Work task:
In the entries below, which lines run from the one with "Final Mix: [701,138,929,309]" through the one with "Palettes: [1223,668,1557,914] ->"? Repeat exactly those, both included, and no pictures.

Records supplied:
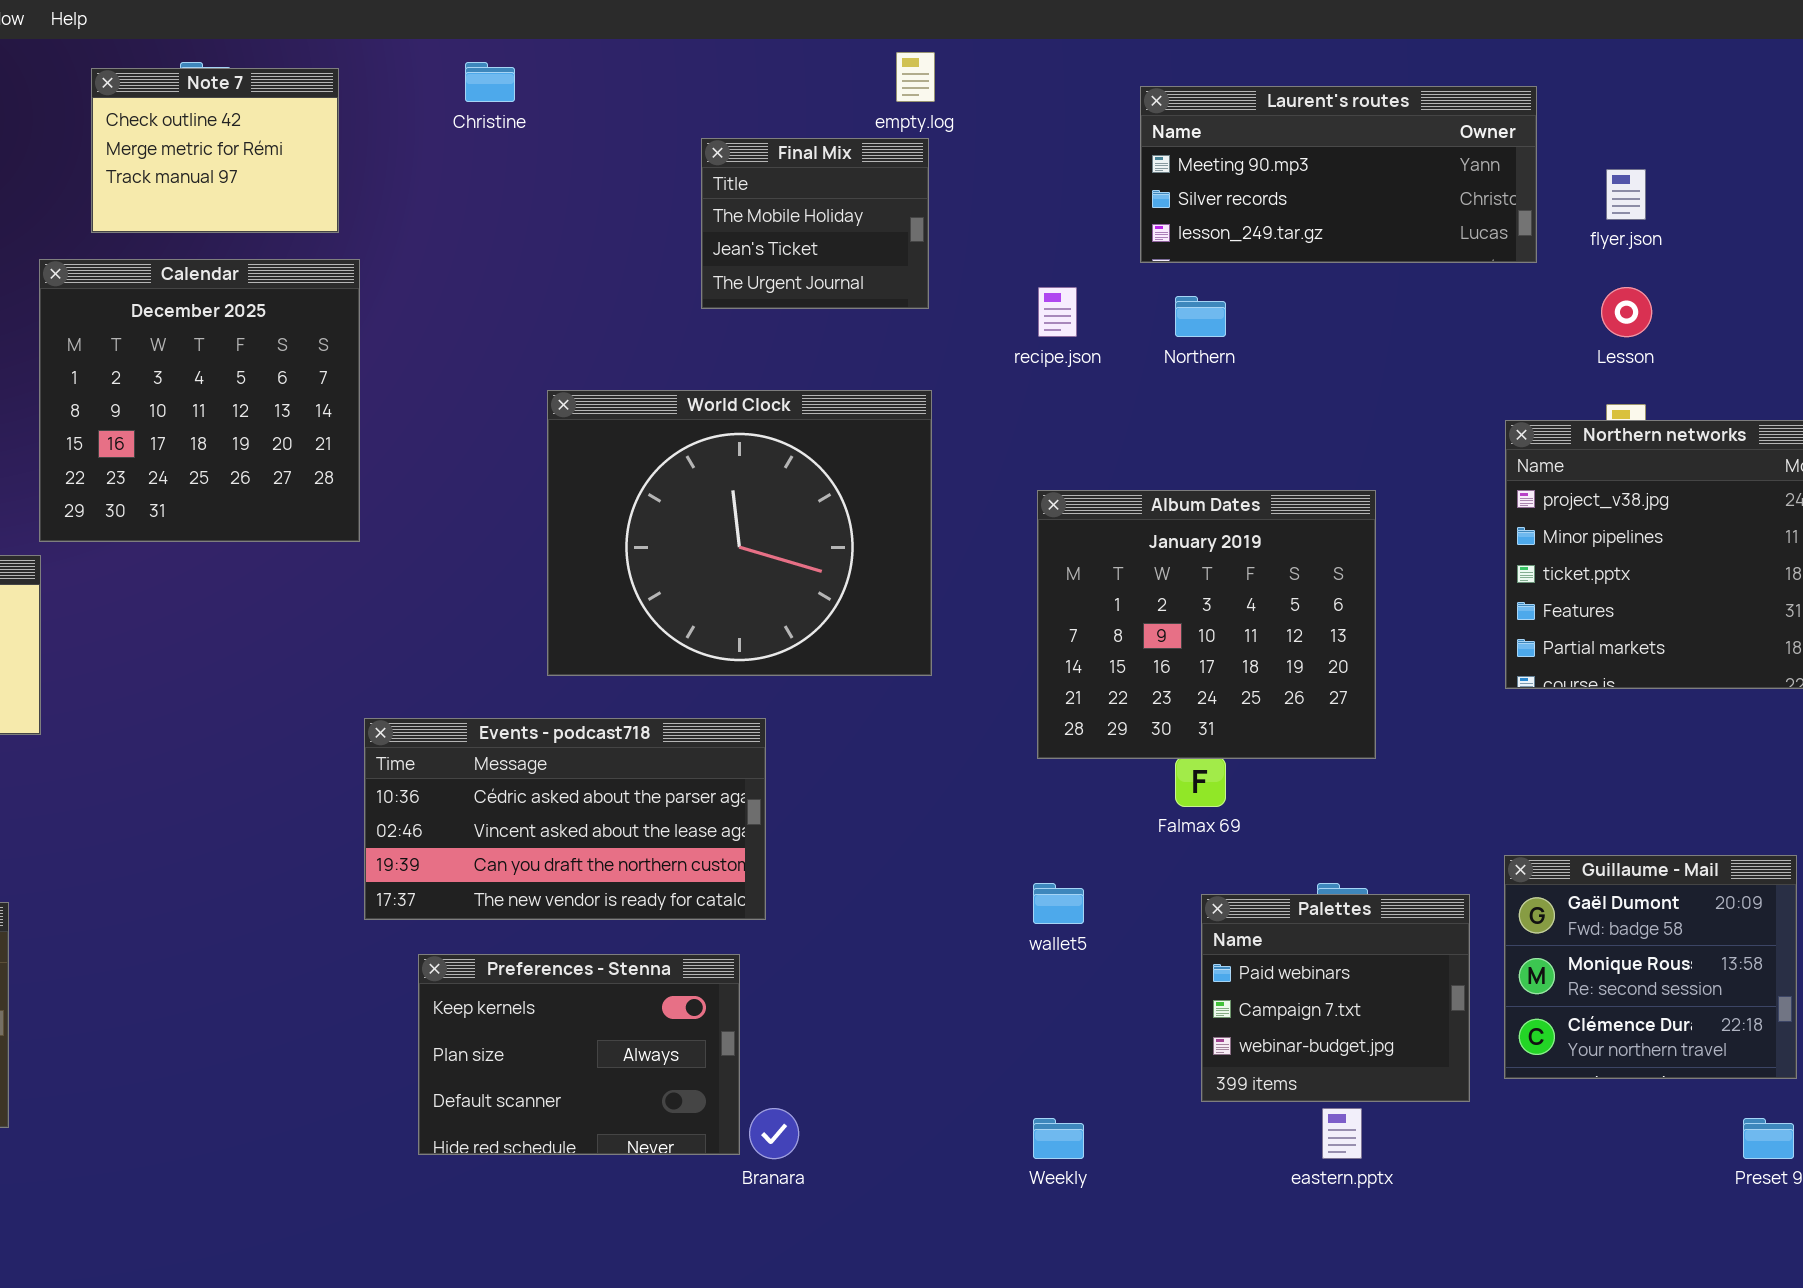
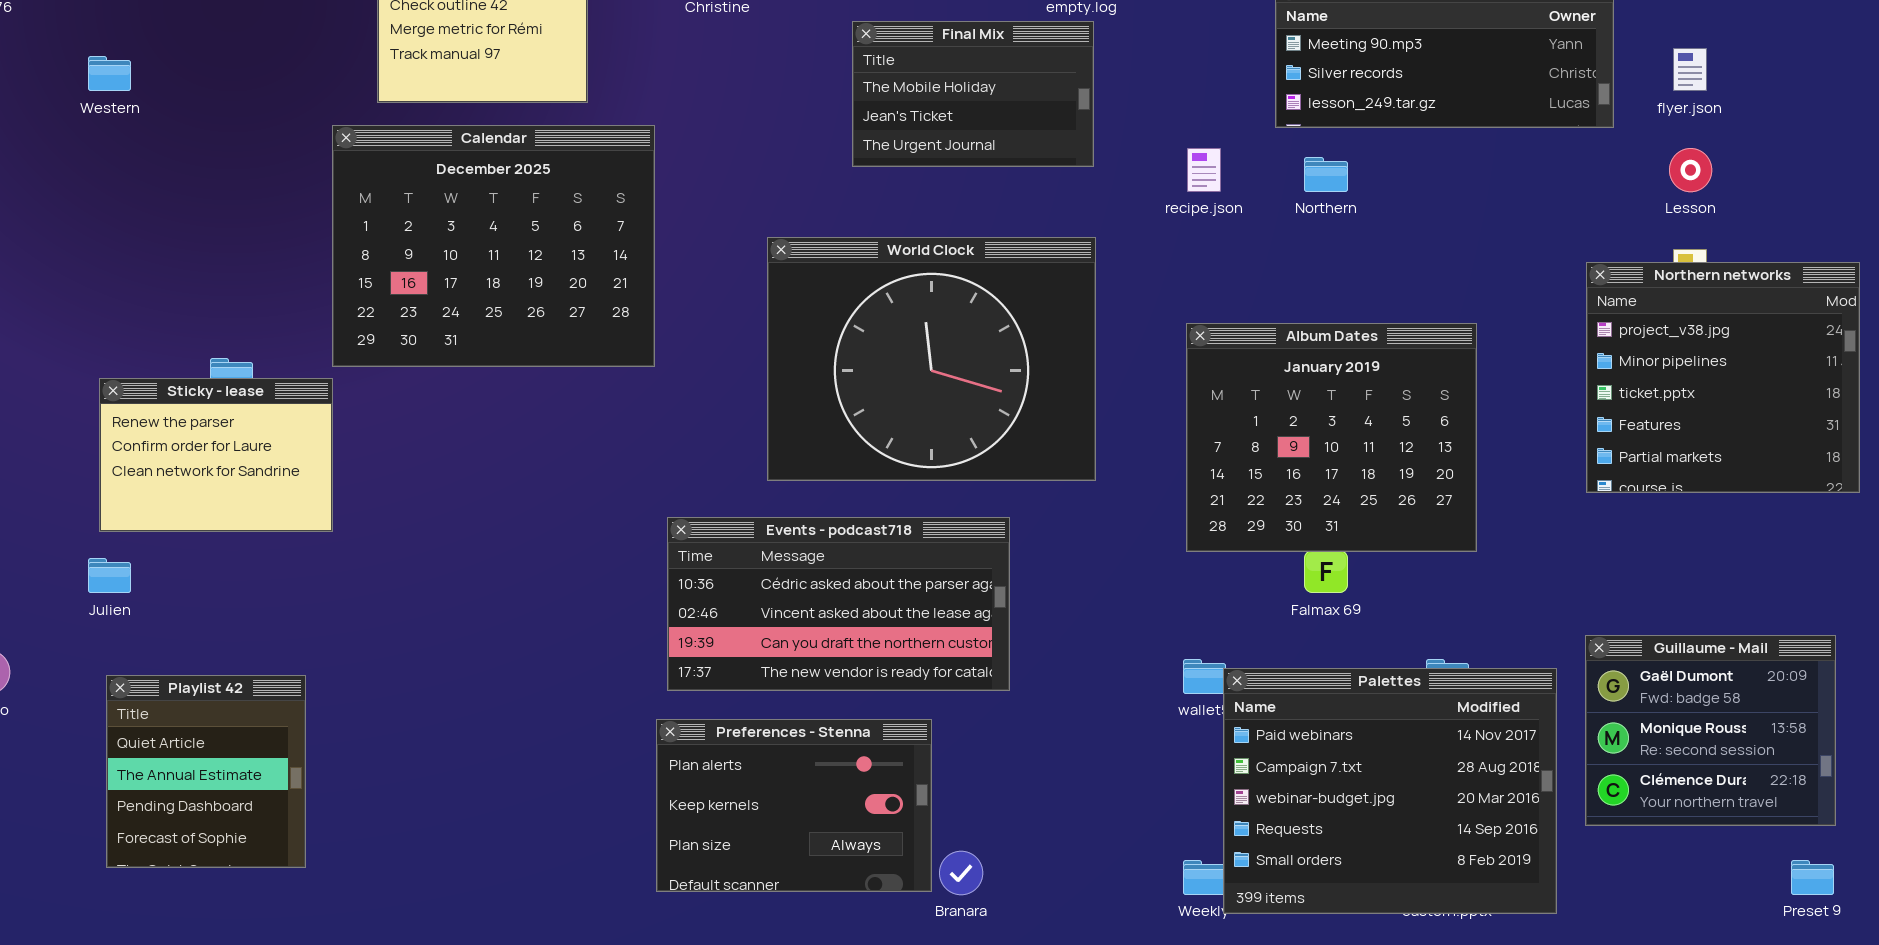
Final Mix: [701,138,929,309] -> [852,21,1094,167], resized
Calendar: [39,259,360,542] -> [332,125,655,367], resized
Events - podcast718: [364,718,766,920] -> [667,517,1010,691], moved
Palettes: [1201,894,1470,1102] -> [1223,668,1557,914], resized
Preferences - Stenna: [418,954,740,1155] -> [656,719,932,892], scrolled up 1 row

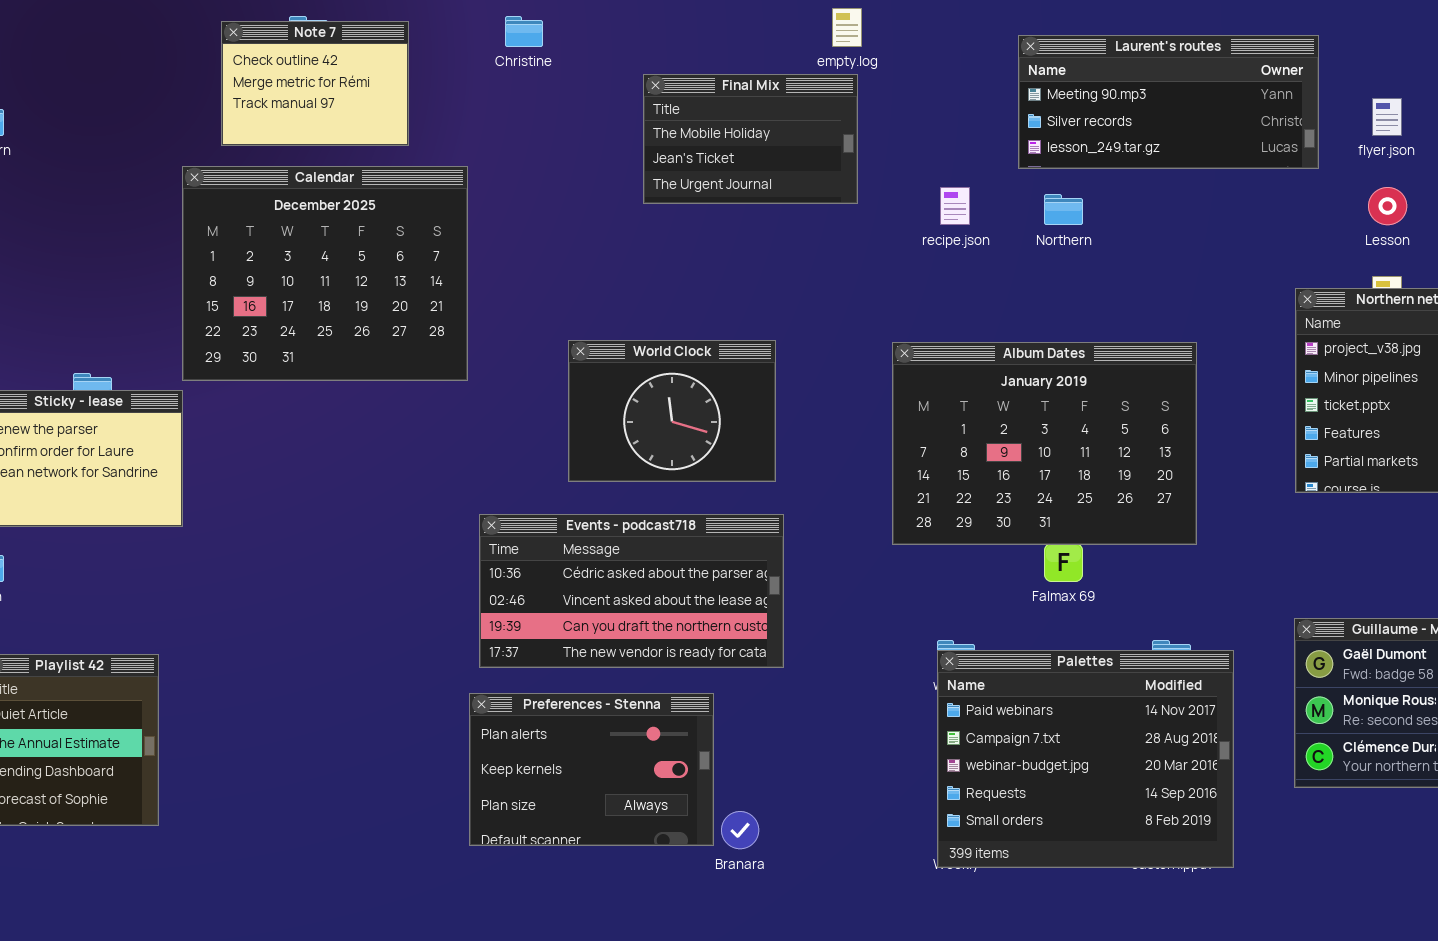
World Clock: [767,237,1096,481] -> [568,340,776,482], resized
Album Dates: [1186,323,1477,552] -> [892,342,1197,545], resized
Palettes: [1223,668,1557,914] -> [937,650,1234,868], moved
...
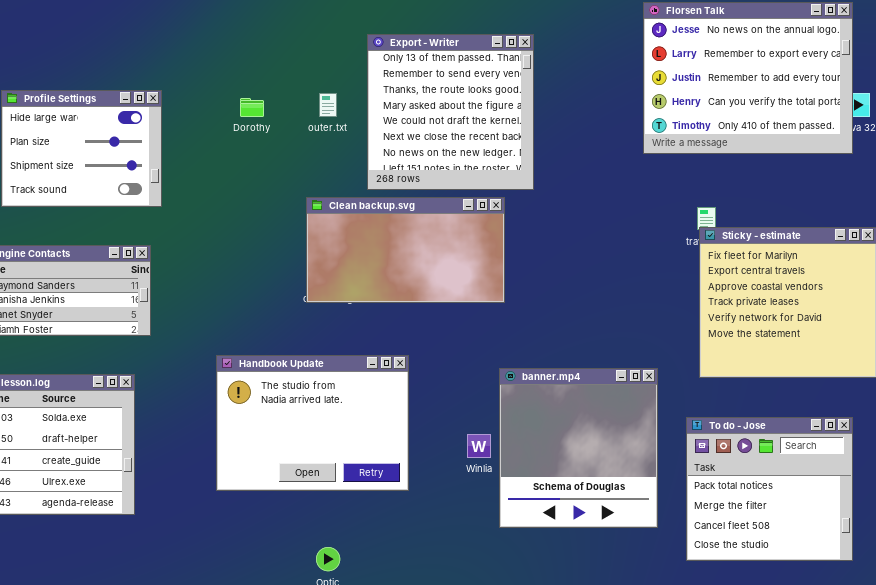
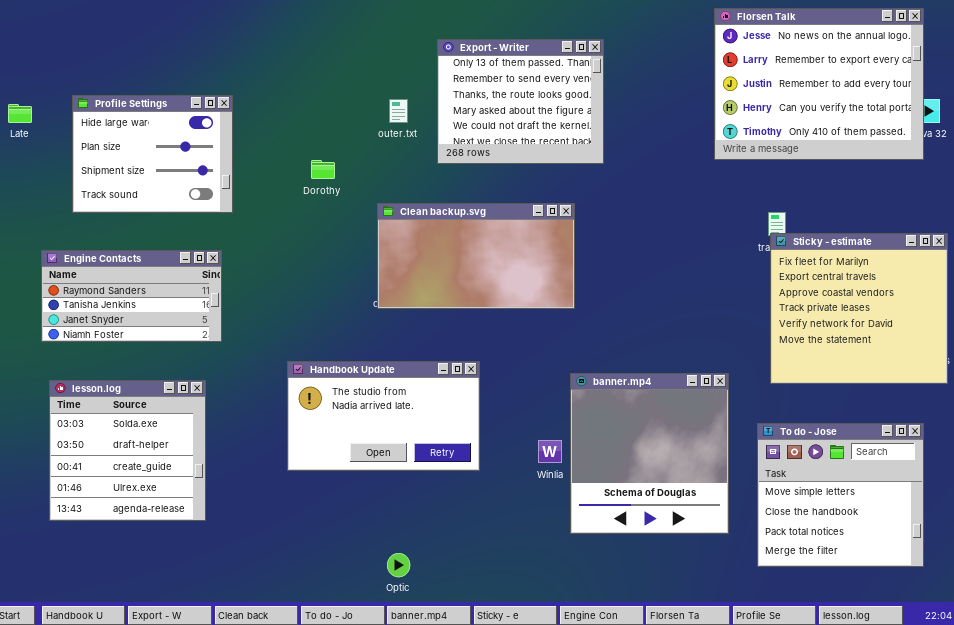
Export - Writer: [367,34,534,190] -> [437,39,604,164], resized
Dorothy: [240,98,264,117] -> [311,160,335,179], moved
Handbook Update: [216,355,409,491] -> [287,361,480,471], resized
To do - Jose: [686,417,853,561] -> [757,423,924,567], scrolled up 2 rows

Response below:
Final Mix: [701,138,929,309] -> [852,21,1094,167], resized
Calendar: [39,259,360,542] -> [332,125,655,367], resized
Events - podcast718: [364,718,766,920] -> [667,517,1010,691], moved
Palettes: [1201,894,1470,1102] -> [1223,668,1557,914], resized
Preferences - Stenna: [418,954,740,1155] -> [656,719,932,892], scrolled up 1 row

World Clock: [767,237,1096,481] -> [568,340,776,482], resized
Album Dates: [1186,323,1477,552] -> [892,342,1197,545], resized
Palettes: [1223,668,1557,914] -> [937,650,1234,868], moved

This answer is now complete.